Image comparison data
┄┄┄┄┄┄┄┄┄┄┄┄┄┄┄┄┄┄┄┄

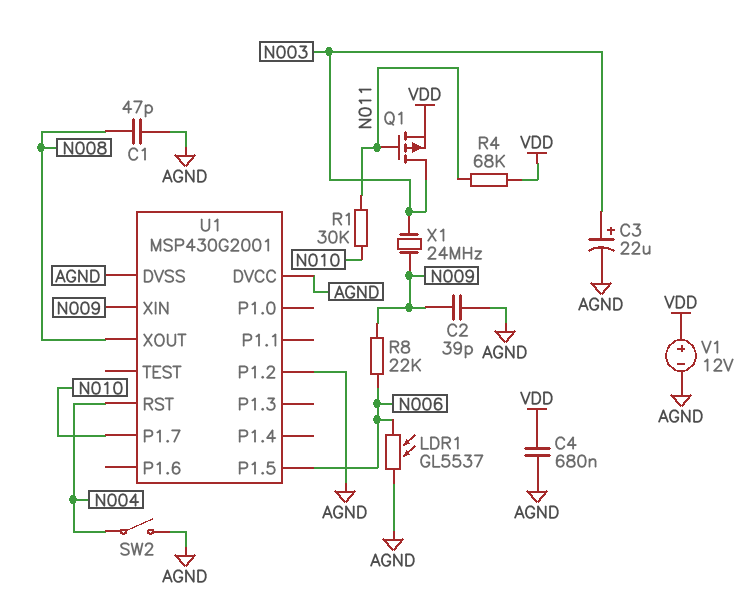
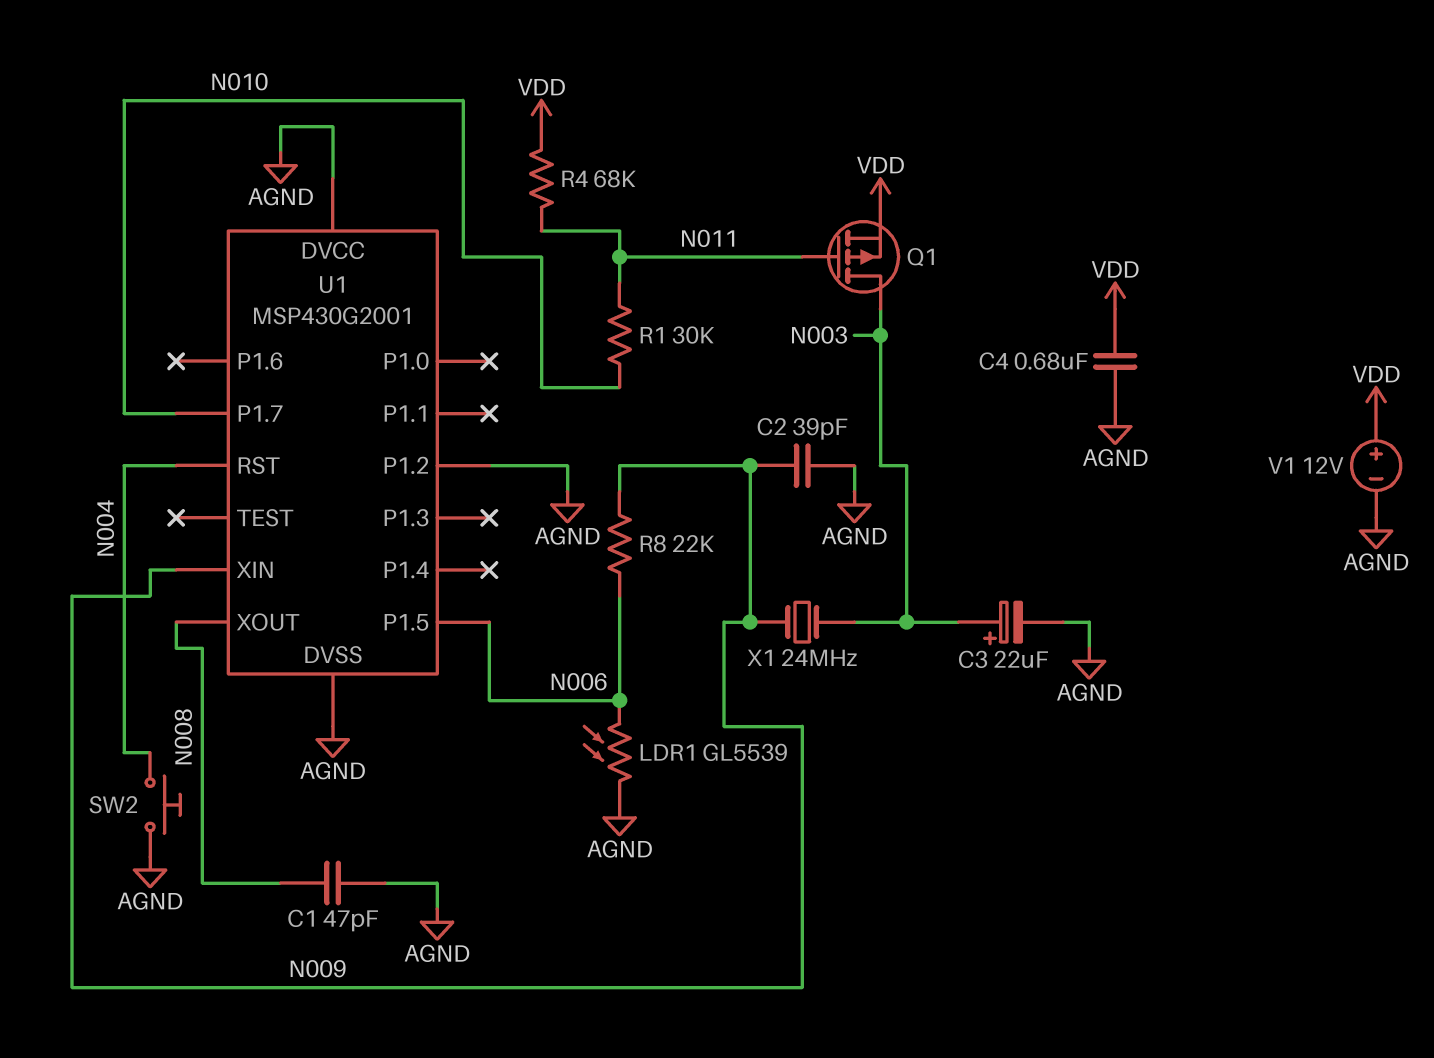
LDR1: GL5537 (AGND, N006) -> GL5539 (AGND, N006)
SW2: switch (AGND, N004) -> button (AGND, N004)

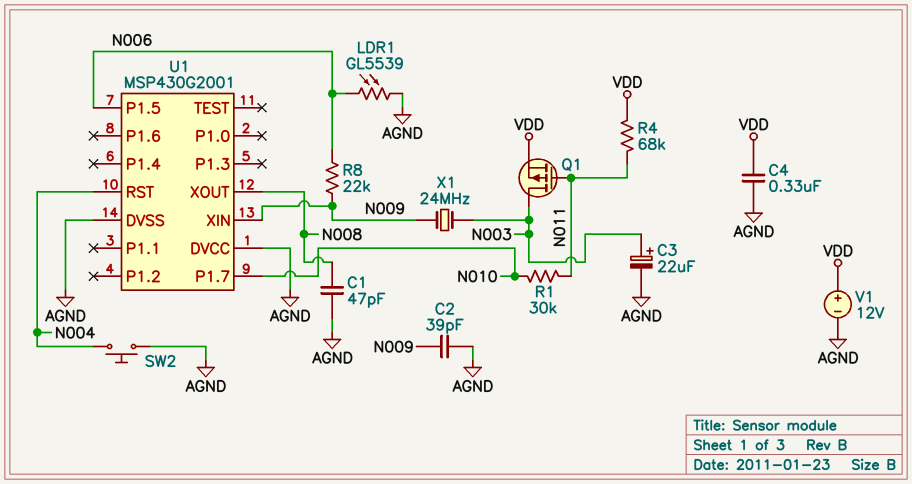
C4: 680nF (AGND, VDD) -> 330nF (AGND, VDD)
U1 pin P1.2: AGND -> none

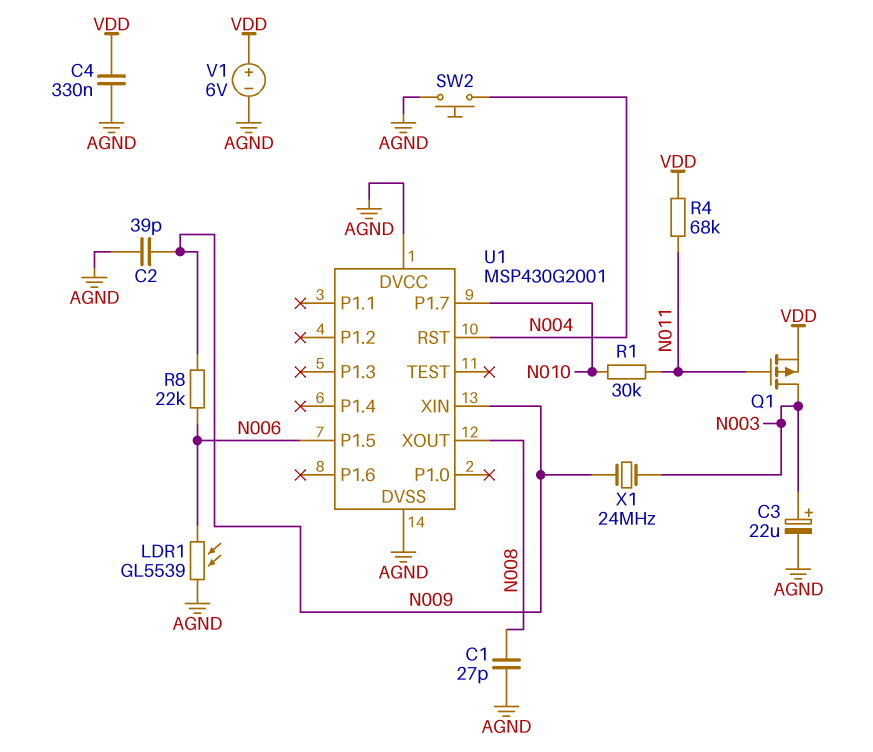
C1: 47pF (AGND, N008) -> 27pF (AGND, N008)
V1: 12V (plus VDD, minus AGND) -> 6V (plus VDD, minus AGND)

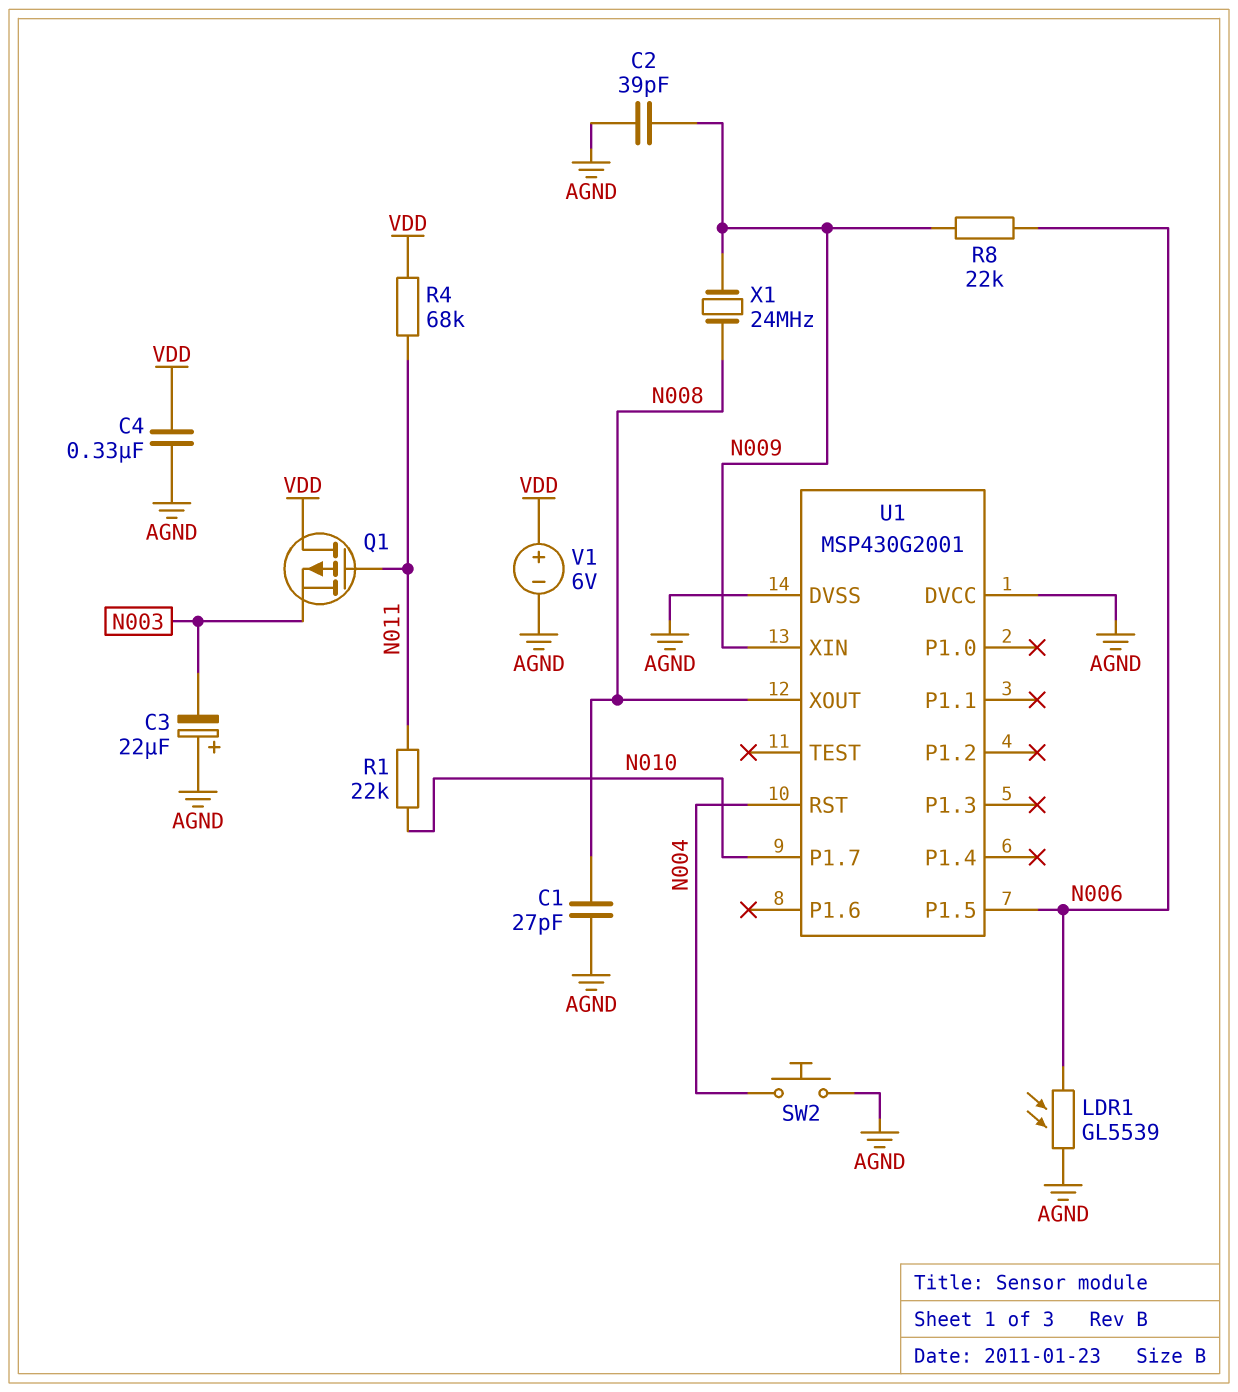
C3: 22uF (plus N003, minus AGND) -> 22uF (plus AGND, minus N003)
Q1: PMOS (G N011, D N003, S VDD) -> PMOS (G N011, D VDD, S N003)
R1: 30k (N010, N011) -> 22k (N010, N011)
X1: 24MHz (N003, N009) -> 24MHz (N008, N009)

┄┄┄┄┄┄┄┄┄┄┄┄┄┄┄┄┄┄┄┄

▶ **What you have to do**
Skip the pictures, then retype every line above exactly.

▶ **Answer to the exercise**
LDR1: GL5537 (AGND, N006) -> GL5539 (AGND, N006)
SW2: switch (AGND, N004) -> button (AGND, N004)

C4: 680nF (AGND, VDD) -> 330nF (AGND, VDD)
U1 pin P1.2: AGND -> none

C1: 47pF (AGND, N008) -> 27pF (AGND, N008)
V1: 12V (plus VDD, minus AGND) -> 6V (plus VDD, minus AGND)

C3: 22uF (plus N003, minus AGND) -> 22uF (plus AGND, minus N003)
Q1: PMOS (G N011, D N003, S VDD) -> PMOS (G N011, D VDD, S N003)
R1: 30k (N010, N011) -> 22k (N010, N011)
X1: 24MHz (N003, N009) -> 24MHz (N008, N009)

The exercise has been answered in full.